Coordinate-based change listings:
*** Begin section ***

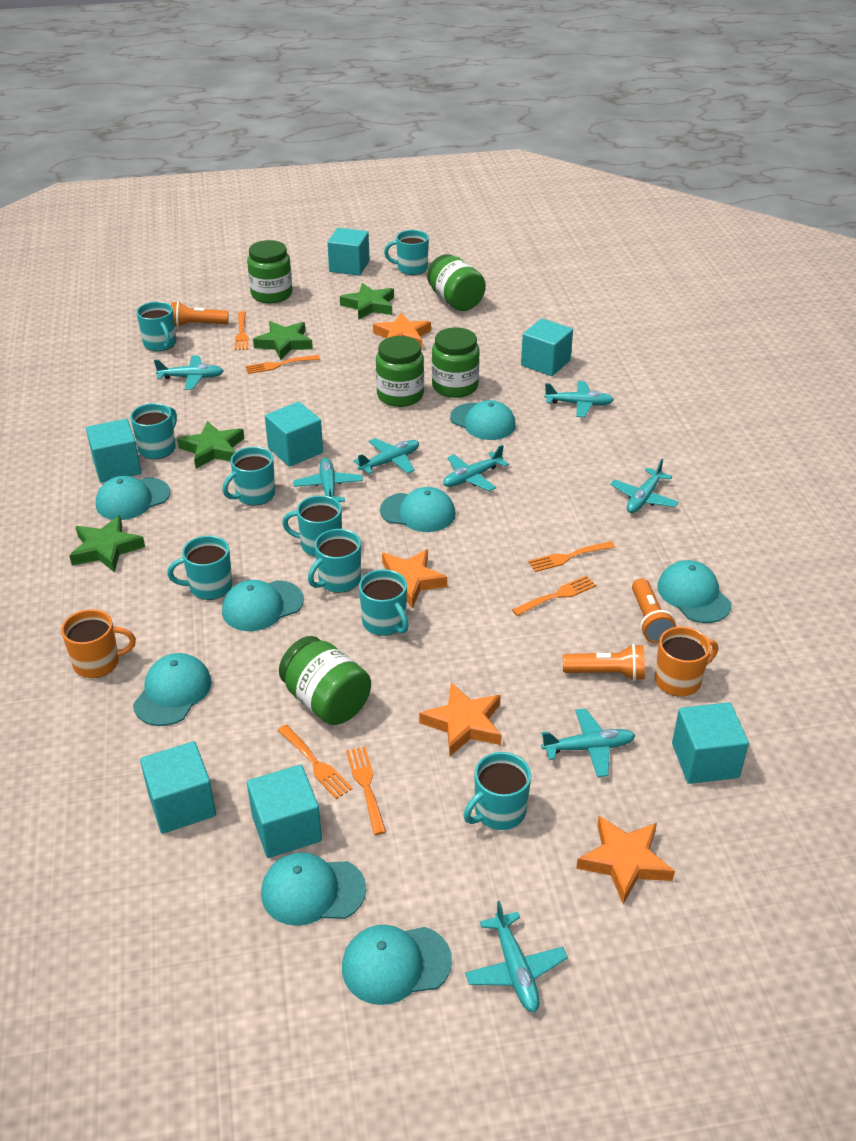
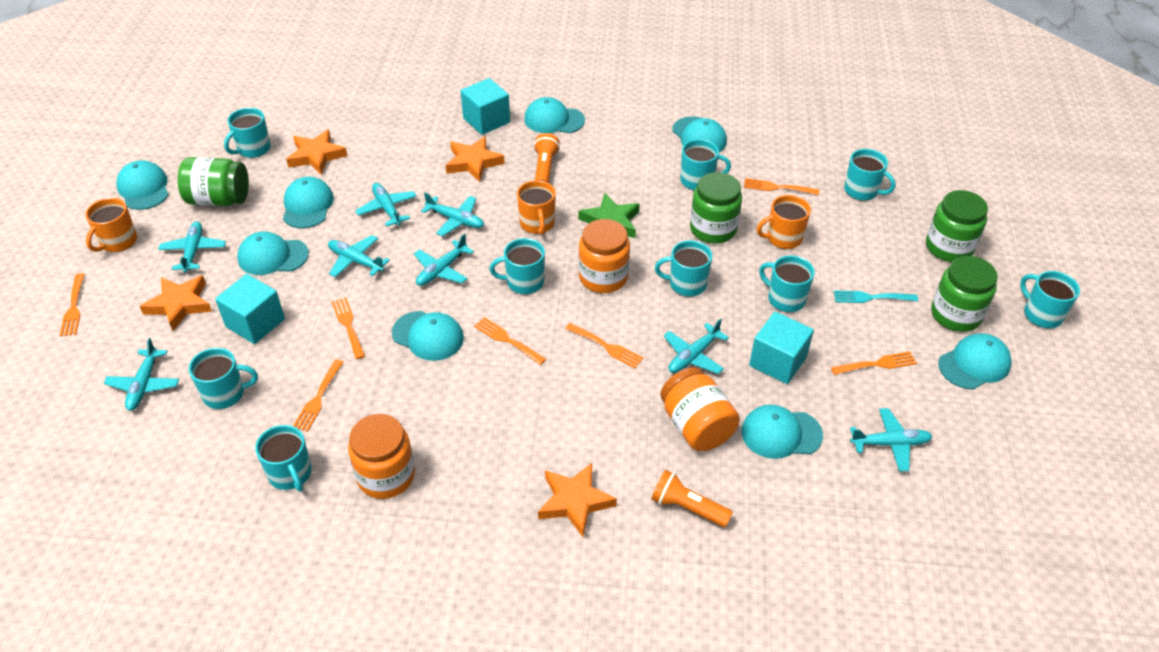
green jar: 5 -> 4
green star: 4 -> 1
orange flashlight: 3 -> 2
orange fork: 6 -> 7
orange jar: 0 -> 3
orange mug: 2 -> 3
turquoise cube: 7 -> 3
turquoise fork: 0 -> 1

*** End section ***

Problem to solve
Would you filter the records and copy out each line containing "orange"?

Exercise response
orange flashlight: 3 -> 2
orange fork: 6 -> 7
orange jar: 0 -> 3
orange mug: 2 -> 3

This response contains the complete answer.